> [Work instructions]: The full listing should be set down again precisely.

> [Provided data]:
----------------

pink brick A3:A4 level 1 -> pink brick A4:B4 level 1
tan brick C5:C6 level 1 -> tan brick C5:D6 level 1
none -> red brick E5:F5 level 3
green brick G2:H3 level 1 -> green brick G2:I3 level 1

----------------

> [Answer to the exercise]:
pink brick A3:A4 level 1 -> pink brick A4:B4 level 1
tan brick C5:C6 level 1 -> tan brick C5:D6 level 1
none -> red brick E5:F5 level 3
green brick G2:H3 level 1 -> green brick G2:I3 level 1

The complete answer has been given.